Which lines belong in your copy? Those from the start of the data through the line with "red round brick", exactly as written, without any pictures.
Segment Start: Working data
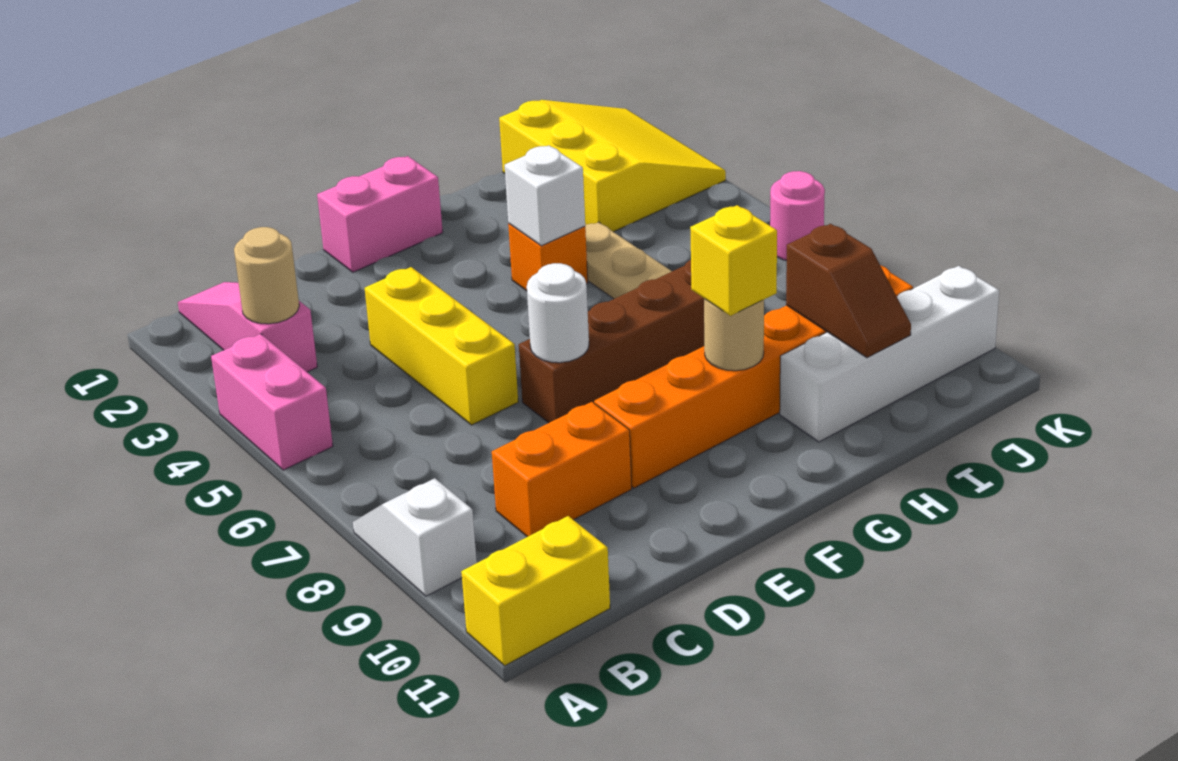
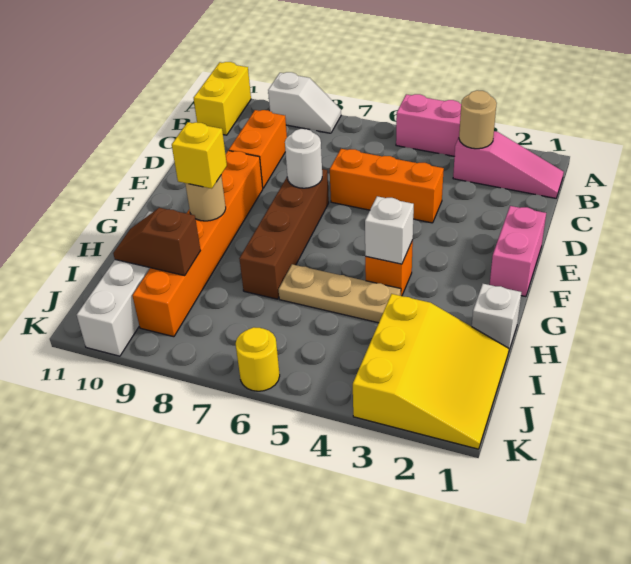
yellow brick D4:D6 level 1 -> orange brick D4:D6 level 1
none -> white brick H1 level 1
yellow slope I1:K3 level 1 top I -> yellow slope I1:K3 level 1 top 3
pink round brick K6 level 1 -> yellow round brick K6 level 1

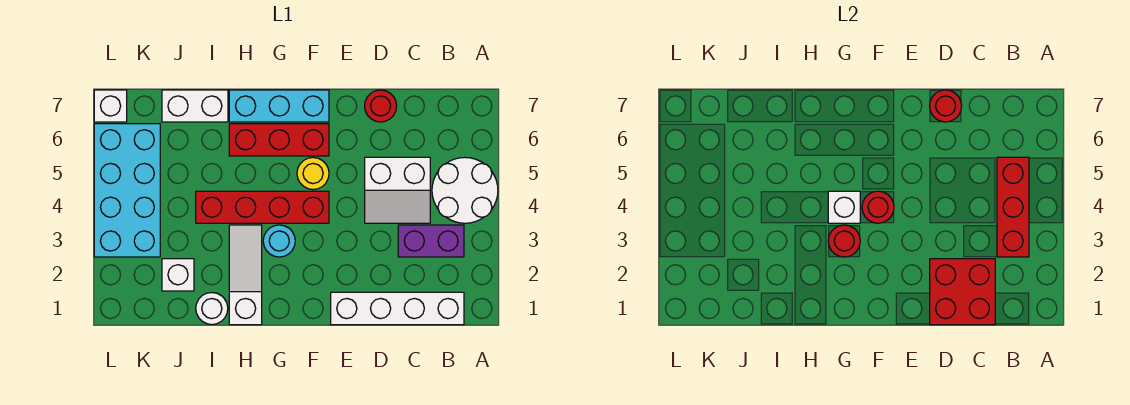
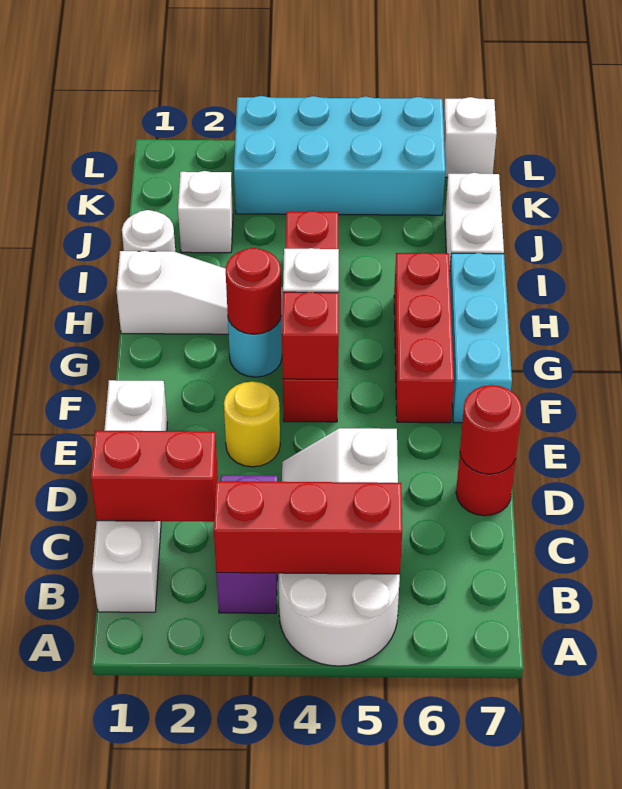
red brick C1:D2 level 2 -> red brick C1:C2 level 2
red round brick F4 level 2 -> red brick F4 level 2
yellow round brick F5 level 1 -> yellow round brick E3 level 1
Segment End: Working data
Result for this exercise>
yellow brick D4:D6 level 1 -> orange brick D4:D6 level 1
none -> white brick H1 level 1
yellow slope I1:K3 level 1 top I -> yellow slope I1:K3 level 1 top 3
pink round brick K6 level 1 -> yellow round brick K6 level 1

red brick C1:D2 level 2 -> red brick C1:C2 level 2
red round brick F4 level 2 -> red brick F4 level 2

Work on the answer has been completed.